*DIRECTIONS FOR THIS TASK*
Would you please transcribe, exactly as written, the lines of the entries below starting at the one that holds "camera: 25 degrees right, 10 degrees down" and ending at the one that holds "none -> turquoise battery [288,302,329,383]", both included?

*AVAILABLE DATA*
──────────

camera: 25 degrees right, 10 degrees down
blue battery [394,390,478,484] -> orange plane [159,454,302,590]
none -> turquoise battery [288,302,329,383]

──────────

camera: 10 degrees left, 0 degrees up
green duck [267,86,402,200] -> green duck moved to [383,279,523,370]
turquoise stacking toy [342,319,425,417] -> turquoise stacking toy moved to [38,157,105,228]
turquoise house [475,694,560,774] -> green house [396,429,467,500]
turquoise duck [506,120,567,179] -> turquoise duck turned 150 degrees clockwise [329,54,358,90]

──────────

*RESPONSE AREA*
camera: 25 degrees right, 10 degrees down
blue battery [394,390,478,484] -> orange plane [159,454,302,590]
none -> turquoise battery [288,302,329,383]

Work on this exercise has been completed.